◆ TASK STATEMENT:
Output the data below exactly, down to the last character.

__________________________________________________

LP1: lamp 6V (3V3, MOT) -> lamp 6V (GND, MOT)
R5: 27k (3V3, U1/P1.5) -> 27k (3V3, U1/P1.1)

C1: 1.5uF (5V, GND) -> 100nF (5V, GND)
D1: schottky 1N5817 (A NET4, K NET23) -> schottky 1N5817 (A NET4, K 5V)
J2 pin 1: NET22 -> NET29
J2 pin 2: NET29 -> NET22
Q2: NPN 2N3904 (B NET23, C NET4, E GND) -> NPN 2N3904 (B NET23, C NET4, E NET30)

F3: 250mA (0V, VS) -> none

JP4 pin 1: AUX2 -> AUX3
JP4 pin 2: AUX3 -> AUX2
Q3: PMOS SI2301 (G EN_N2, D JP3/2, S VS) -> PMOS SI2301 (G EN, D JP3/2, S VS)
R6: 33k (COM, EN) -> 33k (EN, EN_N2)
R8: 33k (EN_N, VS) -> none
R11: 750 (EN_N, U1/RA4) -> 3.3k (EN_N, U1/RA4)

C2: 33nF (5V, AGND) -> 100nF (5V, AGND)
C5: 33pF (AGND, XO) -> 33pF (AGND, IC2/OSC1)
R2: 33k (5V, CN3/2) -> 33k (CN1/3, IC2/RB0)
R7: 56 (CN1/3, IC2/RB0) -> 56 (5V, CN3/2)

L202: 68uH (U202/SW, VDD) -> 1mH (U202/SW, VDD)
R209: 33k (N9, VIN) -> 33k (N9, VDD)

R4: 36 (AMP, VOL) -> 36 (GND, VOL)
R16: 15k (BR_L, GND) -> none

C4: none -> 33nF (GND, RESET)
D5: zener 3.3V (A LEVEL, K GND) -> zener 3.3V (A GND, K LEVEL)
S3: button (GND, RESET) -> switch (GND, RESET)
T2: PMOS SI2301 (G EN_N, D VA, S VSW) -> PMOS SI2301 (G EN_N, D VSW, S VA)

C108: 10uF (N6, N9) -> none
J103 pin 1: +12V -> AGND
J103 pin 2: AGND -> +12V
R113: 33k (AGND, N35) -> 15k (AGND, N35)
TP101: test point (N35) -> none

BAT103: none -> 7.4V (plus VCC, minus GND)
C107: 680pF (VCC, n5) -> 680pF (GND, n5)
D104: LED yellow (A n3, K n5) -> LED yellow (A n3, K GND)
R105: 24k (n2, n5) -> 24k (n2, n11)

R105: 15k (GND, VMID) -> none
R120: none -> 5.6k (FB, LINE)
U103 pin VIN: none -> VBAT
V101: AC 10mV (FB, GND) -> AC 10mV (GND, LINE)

__________________________________________________

◆ ANSWER FOR THE TASK:
LP1: lamp 6V (3V3, MOT) -> lamp 6V (GND, MOT)
R5: 27k (3V3, U1/P1.5) -> 27k (3V3, U1/P1.1)

C1: 1.5uF (5V, GND) -> 100nF (5V, GND)
D1: schottky 1N5817 (A NET4, K NET23) -> schottky 1N5817 (A NET4, K 5V)
J2 pin 1: NET22 -> NET29
J2 pin 2: NET29 -> NET22
Q2: NPN 2N3904 (B NET23, C NET4, E GND) -> NPN 2N3904 (B NET23, C NET4, E NET30)

F3: 250mA (0V, VS) -> none

JP4 pin 1: AUX2 -> AUX3
JP4 pin 2: AUX3 -> AUX2
Q3: PMOS SI2301 (G EN_N2, D JP3/2, S VS) -> PMOS SI2301 (G EN, D JP3/2, S VS)
R6: 33k (COM, EN) -> 33k (EN, EN_N2)
R8: 33k (EN_N, VS) -> none
R11: 750 (EN_N, U1/RA4) -> 3.3k (EN_N, U1/RA4)

C2: 33nF (5V, AGND) -> 100nF (5V, AGND)
C5: 33pF (AGND, XO) -> 33pF (AGND, IC2/OSC1)
R2: 33k (5V, CN3/2) -> 33k (CN1/3, IC2/RB0)
R7: 56 (CN1/3, IC2/RB0) -> 56 (5V, CN3/2)

L202: 68uH (U202/SW, VDD) -> 1mH (U202/SW, VDD)
R209: 33k (N9, VIN) -> 33k (N9, VDD)

R4: 36 (AMP, VOL) -> 36 (GND, VOL)
R16: 15k (BR_L, GND) -> none

C4: none -> 33nF (GND, RESET)
D5: zener 3.3V (A LEVEL, K GND) -> zener 3.3V (A GND, K LEVEL)
S3: button (GND, RESET) -> switch (GND, RESET)
T2: PMOS SI2301 (G EN_N, D VA, S VSW) -> PMOS SI2301 (G EN_N, D VSW, S VA)

C108: 10uF (N6, N9) -> none
J103 pin 1: +12V -> AGND
J103 pin 2: AGND -> +12V
R113: 33k (AGND, N35) -> 15k (AGND, N35)
TP101: test point (N35) -> none

BAT103: none -> 7.4V (plus VCC, minus GND)
C107: 680pF (VCC, n5) -> 680pF (GND, n5)
D104: LED yellow (A n3, K n5) -> LED yellow (A n3, K GND)
R105: 24k (n2, n5) -> 24k (n2, n11)

R105: 15k (GND, VMID) -> none
R120: none -> 5.6k (FB, LINE)
U103 pin VIN: none -> VBAT
V101: AC 10mV (FB, GND) -> AC 10mV (GND, LINE)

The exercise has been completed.